--- ENTRIES SUPPLIED Enclosed Below ---

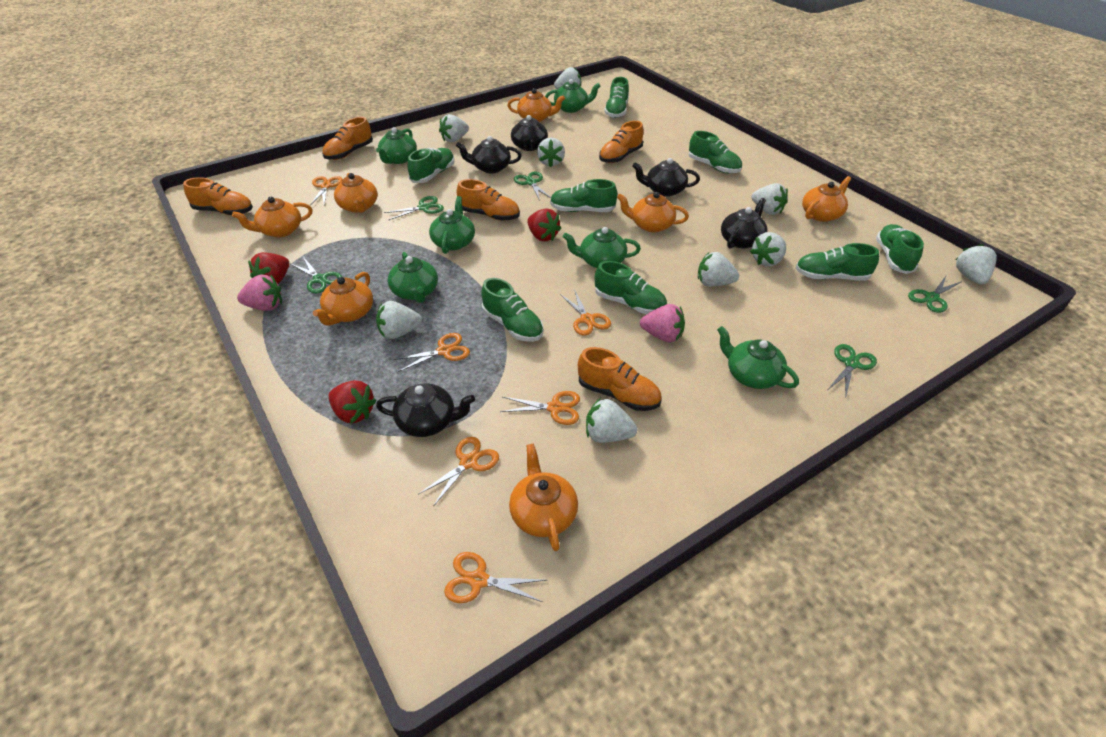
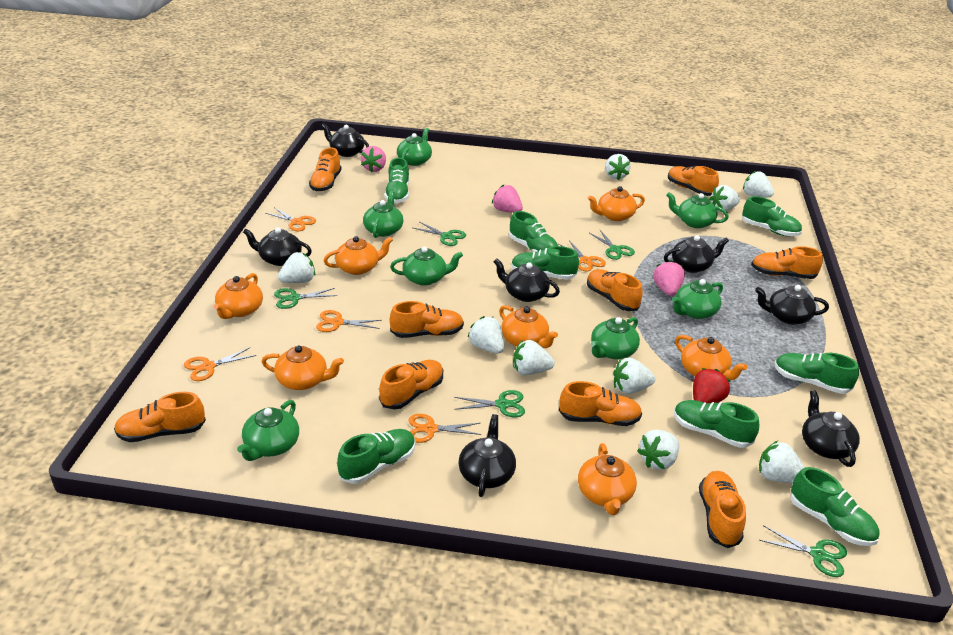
black teapot: [376,383,475,437] [456,136,522,173] [511,115,548,151] [632,158,700,197] [721,198,768,249] = 5 -> [243,227,312,266] [321,123,369,157] [458,414,516,497] [493,258,560,302] [664,235,729,273] [755,285,829,325] [802,390,860,467] = 7
green teapot: [376,127,417,164] [388,252,438,303] [429,196,475,254] [545,79,600,113] [563,227,641,268] [717,326,799,389] = 6 -> [237,400,299,461] [363,191,403,238] [390,246,463,286] [397,128,432,166] [590,317,640,359] [666,192,729,228] [672,279,723,319] = 7
orange scissors: [310,176,343,205] [393,333,470,372] [419,437,499,507] [444,552,546,603] [500,391,580,425] [560,289,611,335] = 6 -> [184,347,256,381] [266,207,316,231] [316,310,382,332] [409,414,481,443] [559,240,606,271] = 5
orange shoe: [183,177,253,215] [322,117,373,160] [457,179,520,221] [578,347,662,411] [599,121,644,163] = 5 -> [114,392,206,442] [309,148,342,191] [379,360,443,409] [390,301,464,338] [559,381,642,426] [587,269,643,311] [668,166,719,196] [699,471,746,548] [751,246,823,279] = 9
pink strawberry: [237,274,282,311] [640,304,685,342] = 2 -> [361,146,386,172] [492,185,523,213] [653,260,685,296] = 3
red strawberry: [248,252,289,284] [329,380,376,423] [527,209,561,241] = 3 -> [693,368,730,403] = 1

--- End of Enclosed ENTRIES SUPPLIED ---

## TASK ITEM
Examine the records above and give the number of lines in which the string "orange" appears, with no other words.

## RESPONSE TO THIS TASK
2